What you will do: Go through the data below and repeat it exactly, skipping each picture.

Provided data:
<<<<

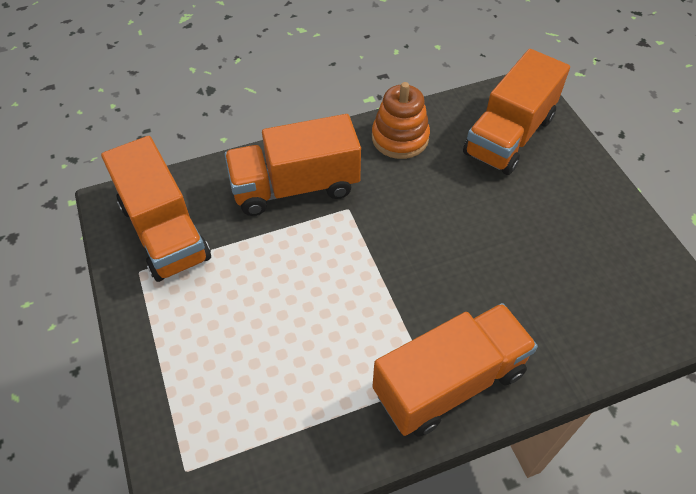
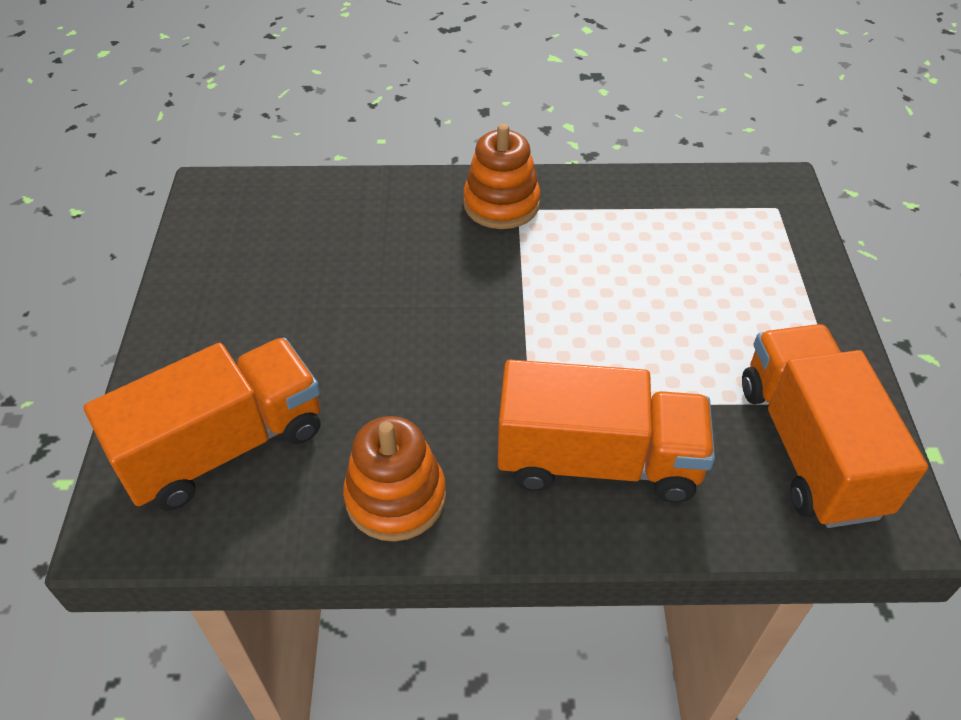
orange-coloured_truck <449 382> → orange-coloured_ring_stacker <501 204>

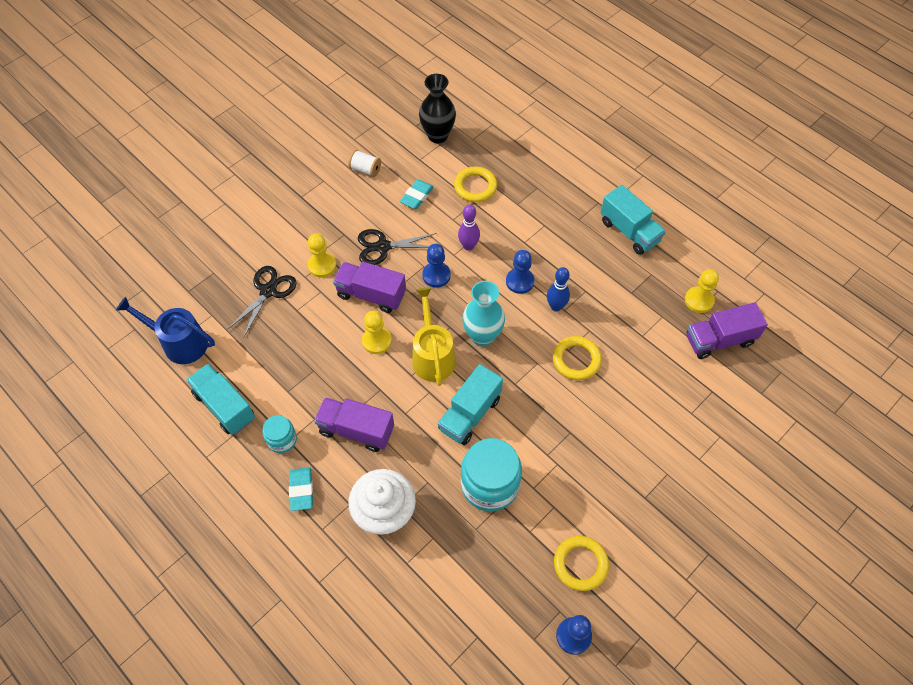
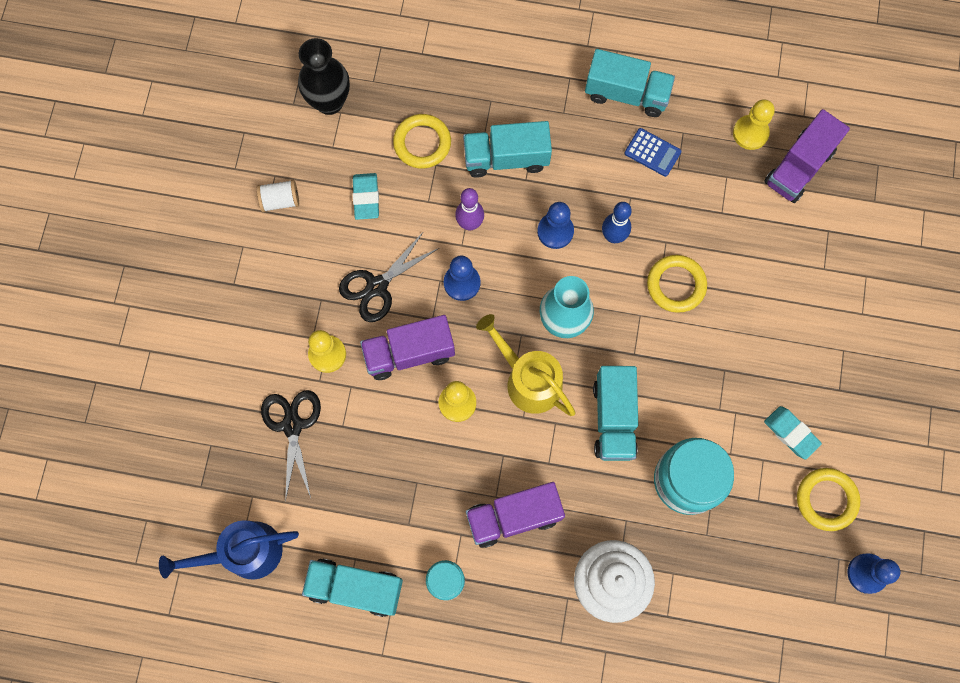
turquoise_gum_eraser <301 490> → turquoise_gum_eraser <791 433>, shifted
- → turquoise_truck <506 158>
- → blue_adding_machine <652 152>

>>>>

Exercise solution:
orange-coloured_truck <449 382> → orange-coloured_ring_stacker <501 204>

turquoise_gum_eraser <301 490> → turquoise_gum_eraser <791 433>, shifted
- → turquoise_truck <506 158>
- → blue_adding_machine <652 152>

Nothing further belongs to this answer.